** Directions for this task **
Tally the lines containing "schottky" in this data. Respond with the tally alone.

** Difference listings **
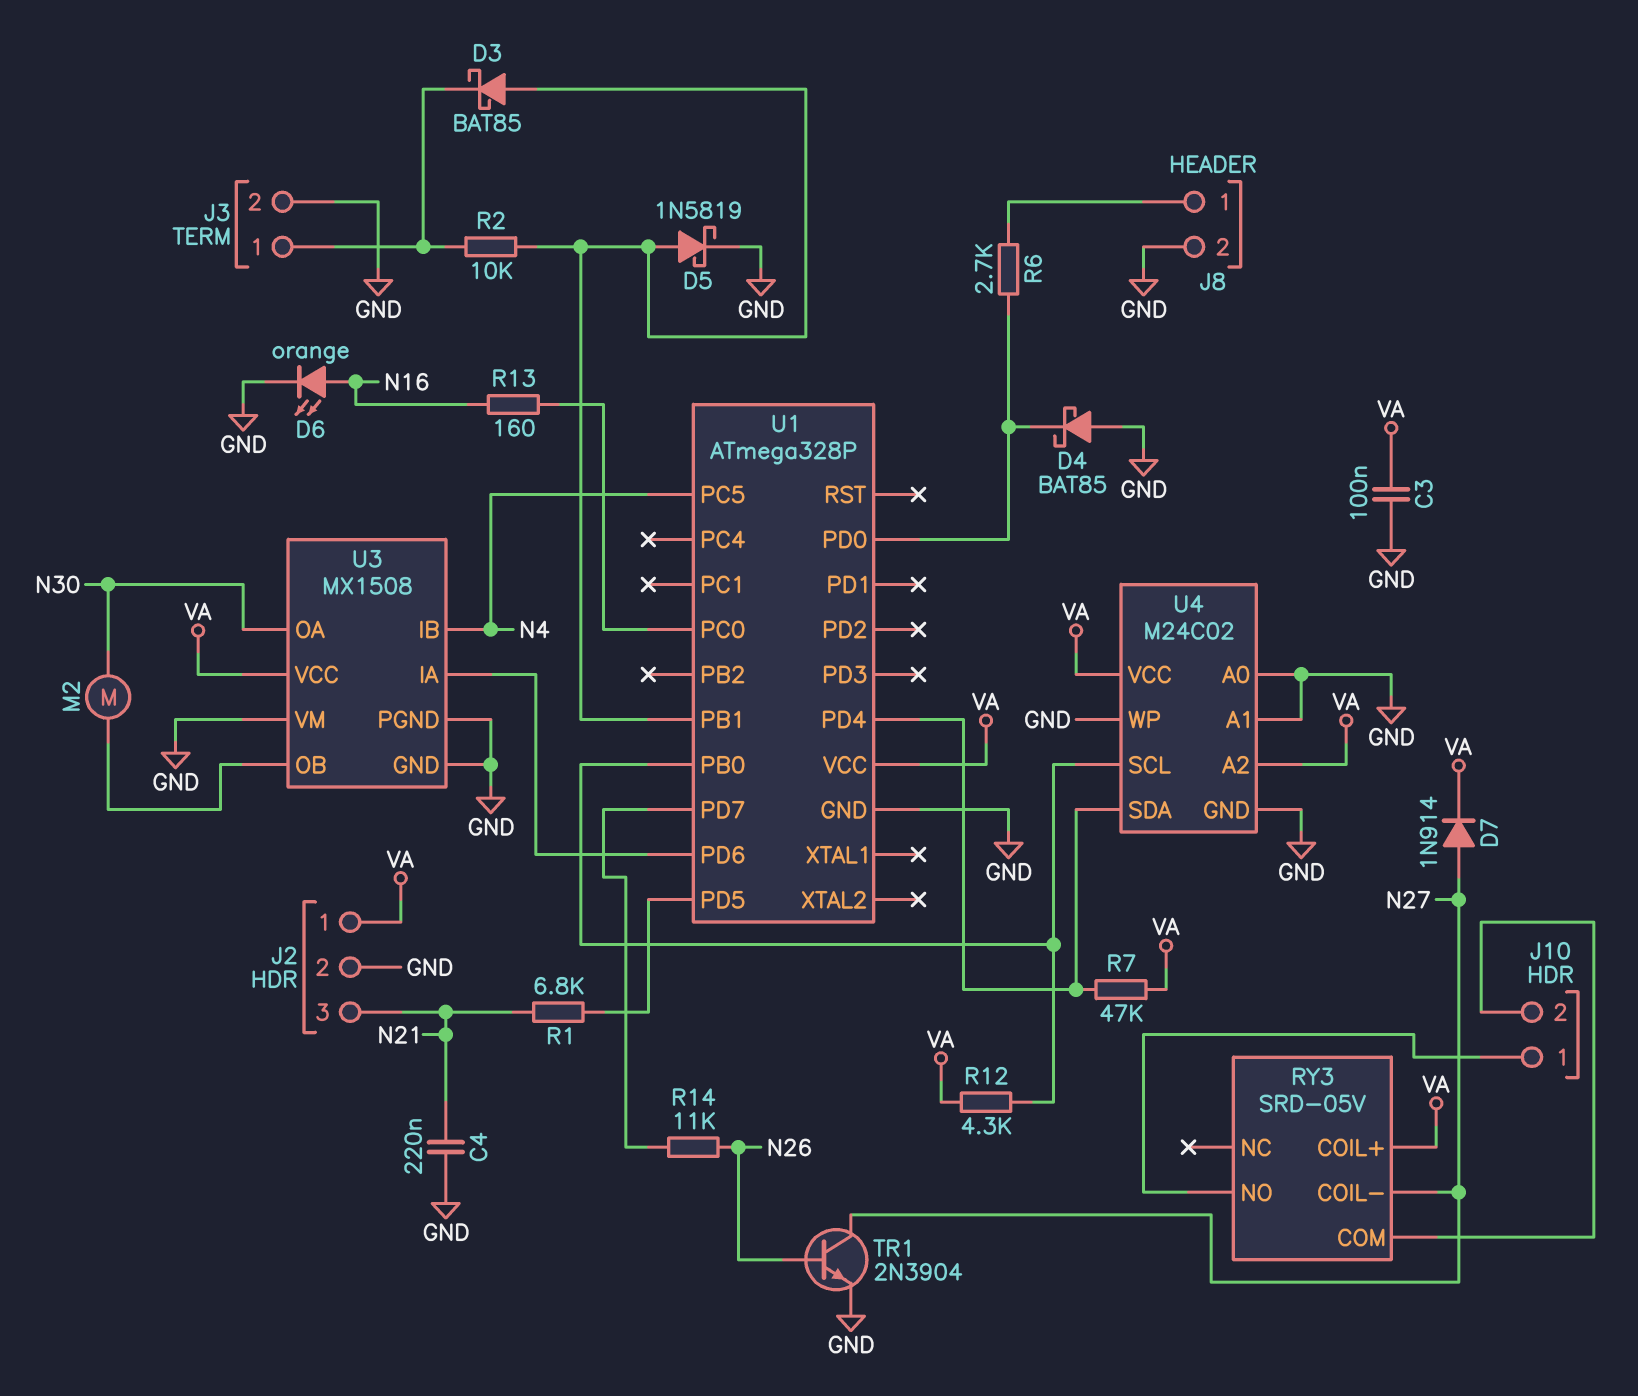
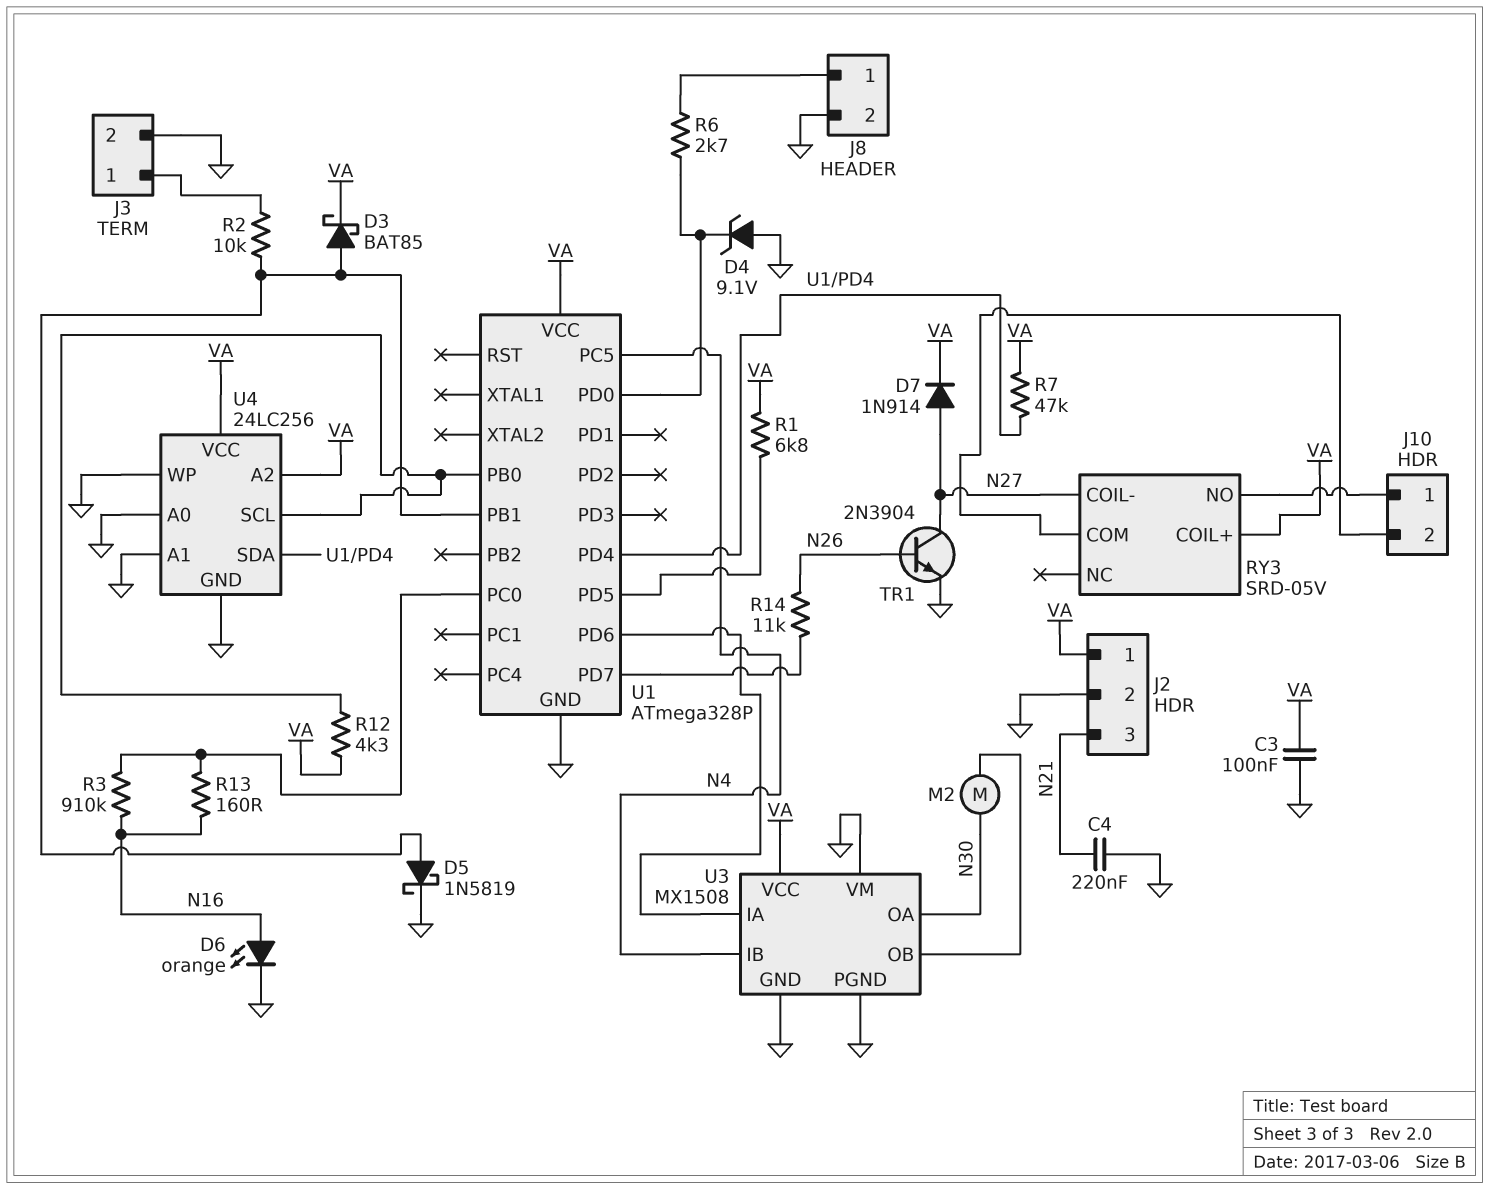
D3: schottky BAT85 (A U1/PB1, K J3/1) -> schottky BAT85 (A U1/PB1, K VA)
D4: schottky BAT85 (A GND, K U1/PD0) -> zener 9.1V (A GND, K U1/PD0)
R1: 6.8k (N21, U1/PD5) -> 6.8k (U1/PD5, VA)
R3: none -> 910k (N16, U1/PC0)
U4: M24C02 -> 24LC256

** Final answer **
2